DATA START

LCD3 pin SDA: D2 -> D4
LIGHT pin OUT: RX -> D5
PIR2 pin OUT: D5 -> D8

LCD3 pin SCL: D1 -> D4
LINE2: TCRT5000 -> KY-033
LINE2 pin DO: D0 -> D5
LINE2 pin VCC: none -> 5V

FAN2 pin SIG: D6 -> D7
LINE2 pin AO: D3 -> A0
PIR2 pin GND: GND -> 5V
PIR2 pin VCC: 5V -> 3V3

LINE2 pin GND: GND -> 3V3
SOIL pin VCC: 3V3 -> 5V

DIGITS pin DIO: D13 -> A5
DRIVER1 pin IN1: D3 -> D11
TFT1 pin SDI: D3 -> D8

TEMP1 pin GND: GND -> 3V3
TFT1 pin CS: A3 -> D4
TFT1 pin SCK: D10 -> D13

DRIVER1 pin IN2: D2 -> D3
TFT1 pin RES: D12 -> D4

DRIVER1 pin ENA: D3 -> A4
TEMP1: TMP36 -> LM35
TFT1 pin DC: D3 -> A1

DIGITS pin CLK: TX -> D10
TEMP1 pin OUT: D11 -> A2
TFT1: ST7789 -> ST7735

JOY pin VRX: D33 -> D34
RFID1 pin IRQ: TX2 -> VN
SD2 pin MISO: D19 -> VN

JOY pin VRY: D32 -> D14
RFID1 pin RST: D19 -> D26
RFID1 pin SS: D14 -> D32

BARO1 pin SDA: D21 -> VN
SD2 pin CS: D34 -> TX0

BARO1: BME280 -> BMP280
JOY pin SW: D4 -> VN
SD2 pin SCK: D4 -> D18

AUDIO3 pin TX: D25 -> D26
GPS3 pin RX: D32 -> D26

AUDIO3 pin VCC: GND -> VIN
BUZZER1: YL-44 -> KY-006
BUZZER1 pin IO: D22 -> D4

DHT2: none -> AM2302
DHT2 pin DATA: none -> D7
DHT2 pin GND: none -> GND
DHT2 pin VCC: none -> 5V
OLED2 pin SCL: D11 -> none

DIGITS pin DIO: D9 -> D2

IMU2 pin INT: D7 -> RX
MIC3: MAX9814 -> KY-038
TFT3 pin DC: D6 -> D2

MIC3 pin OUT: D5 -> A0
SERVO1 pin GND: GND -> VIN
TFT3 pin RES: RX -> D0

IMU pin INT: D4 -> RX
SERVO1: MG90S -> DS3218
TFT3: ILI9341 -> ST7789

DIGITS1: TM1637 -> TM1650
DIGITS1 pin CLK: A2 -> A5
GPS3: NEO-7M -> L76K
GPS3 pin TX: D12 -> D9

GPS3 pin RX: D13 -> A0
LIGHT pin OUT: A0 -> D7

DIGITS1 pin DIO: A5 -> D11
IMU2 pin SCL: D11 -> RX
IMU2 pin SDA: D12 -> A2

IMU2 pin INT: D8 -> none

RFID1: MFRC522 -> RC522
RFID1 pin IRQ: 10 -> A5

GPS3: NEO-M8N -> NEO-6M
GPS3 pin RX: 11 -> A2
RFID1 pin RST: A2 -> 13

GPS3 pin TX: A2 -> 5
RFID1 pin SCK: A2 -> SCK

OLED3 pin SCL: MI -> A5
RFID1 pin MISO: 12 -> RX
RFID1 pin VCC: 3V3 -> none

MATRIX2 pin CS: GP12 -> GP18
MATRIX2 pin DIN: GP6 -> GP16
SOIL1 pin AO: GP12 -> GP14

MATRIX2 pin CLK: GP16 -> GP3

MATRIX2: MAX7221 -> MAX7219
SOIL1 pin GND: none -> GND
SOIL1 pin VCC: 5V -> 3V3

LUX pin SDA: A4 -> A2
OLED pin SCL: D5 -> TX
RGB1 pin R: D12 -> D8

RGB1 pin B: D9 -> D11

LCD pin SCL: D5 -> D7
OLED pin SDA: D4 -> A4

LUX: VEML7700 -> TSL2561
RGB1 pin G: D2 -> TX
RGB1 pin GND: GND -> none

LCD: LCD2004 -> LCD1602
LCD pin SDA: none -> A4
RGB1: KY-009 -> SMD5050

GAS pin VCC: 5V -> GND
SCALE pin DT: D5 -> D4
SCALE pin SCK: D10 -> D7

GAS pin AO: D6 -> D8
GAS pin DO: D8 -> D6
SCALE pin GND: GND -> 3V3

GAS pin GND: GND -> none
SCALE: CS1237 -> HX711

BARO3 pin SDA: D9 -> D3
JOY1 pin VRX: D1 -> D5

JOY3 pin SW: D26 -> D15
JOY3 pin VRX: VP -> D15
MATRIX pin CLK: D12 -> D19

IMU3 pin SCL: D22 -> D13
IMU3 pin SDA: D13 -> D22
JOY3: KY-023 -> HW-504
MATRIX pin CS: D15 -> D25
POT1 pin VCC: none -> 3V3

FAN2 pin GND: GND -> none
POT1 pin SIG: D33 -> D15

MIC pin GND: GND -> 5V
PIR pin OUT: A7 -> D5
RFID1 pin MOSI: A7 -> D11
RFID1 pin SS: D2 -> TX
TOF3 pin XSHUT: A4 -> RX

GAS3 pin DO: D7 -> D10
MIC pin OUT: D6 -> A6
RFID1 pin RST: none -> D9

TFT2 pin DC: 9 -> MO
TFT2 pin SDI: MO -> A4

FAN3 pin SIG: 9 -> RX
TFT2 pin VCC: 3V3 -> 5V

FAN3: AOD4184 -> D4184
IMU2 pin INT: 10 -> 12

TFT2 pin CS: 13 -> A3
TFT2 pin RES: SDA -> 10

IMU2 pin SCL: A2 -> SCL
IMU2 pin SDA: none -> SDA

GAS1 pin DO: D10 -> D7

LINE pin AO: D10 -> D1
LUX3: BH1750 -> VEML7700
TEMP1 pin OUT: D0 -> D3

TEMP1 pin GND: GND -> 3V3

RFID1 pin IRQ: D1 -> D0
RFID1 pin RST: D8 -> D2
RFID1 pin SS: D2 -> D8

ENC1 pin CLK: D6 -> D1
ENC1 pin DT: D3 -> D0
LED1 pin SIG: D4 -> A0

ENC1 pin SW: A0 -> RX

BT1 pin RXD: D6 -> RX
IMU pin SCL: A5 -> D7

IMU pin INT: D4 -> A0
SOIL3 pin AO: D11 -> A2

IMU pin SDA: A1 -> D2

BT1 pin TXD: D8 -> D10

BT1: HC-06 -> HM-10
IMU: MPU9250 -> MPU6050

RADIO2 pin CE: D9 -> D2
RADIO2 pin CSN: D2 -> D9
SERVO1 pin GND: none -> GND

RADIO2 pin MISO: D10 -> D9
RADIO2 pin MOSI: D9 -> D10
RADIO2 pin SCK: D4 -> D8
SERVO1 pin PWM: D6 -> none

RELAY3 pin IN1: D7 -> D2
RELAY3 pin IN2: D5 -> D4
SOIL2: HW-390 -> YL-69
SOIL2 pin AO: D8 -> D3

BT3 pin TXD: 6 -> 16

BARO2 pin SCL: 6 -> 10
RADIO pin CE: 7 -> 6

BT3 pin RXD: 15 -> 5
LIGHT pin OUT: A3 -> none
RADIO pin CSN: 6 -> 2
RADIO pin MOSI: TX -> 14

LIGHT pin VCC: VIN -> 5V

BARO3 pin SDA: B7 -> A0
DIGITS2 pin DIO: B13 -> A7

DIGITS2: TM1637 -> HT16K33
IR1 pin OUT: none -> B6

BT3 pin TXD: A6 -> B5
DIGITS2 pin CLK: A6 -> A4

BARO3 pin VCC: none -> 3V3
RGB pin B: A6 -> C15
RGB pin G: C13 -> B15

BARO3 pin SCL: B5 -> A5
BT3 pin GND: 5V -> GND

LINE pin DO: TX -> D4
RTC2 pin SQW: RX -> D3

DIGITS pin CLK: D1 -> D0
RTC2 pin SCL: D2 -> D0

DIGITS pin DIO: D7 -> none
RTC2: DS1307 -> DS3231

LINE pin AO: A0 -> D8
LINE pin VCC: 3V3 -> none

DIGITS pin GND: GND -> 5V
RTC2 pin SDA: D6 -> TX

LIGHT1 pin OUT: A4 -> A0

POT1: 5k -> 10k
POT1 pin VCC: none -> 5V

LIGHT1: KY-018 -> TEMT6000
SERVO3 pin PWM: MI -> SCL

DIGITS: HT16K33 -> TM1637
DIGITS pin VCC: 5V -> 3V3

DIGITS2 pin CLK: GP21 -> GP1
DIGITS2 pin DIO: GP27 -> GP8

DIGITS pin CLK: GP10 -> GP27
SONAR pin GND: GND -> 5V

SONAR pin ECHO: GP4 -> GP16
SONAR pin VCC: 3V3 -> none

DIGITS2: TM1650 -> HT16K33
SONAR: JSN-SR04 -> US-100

DATA END

_DESCRIPTION OF THE TASK_:
For this exercise, find all lines in the records containing the word "SCALE" and copy them.

_WRITTEN ANSWER_:
SCALE pin DT: D5 -> D4
SCALE pin SCK: D10 -> D7
SCALE pin GND: GND -> 3V3
SCALE: CS1237 -> HX711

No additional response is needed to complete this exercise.